* **Task**
Pull out every line of the data that contains the word "arrow".

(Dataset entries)
════
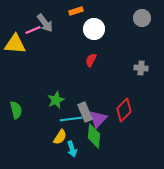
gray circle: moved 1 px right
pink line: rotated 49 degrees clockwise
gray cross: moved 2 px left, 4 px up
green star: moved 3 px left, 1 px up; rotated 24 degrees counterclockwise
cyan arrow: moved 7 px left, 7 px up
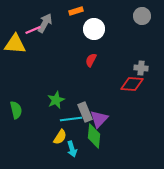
gray circle: moved 2 px up
gray arrow: rotated 114 degrees counterclockwise
red diamond: moved 8 px right, 26 px up; rotated 50 degrees clockwise
purple triangle: moved 1 px right
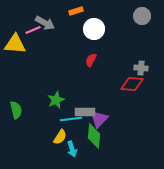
gray arrow: rotated 90 degrees clockwise
gray rectangle: rotated 66 degrees counterclockwise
════
* **Exercise response**
cyan arrow: moved 7 px left, 7 px up
gray arrow: rotated 114 degrees counterclockwise
gray arrow: rotated 90 degrees clockwise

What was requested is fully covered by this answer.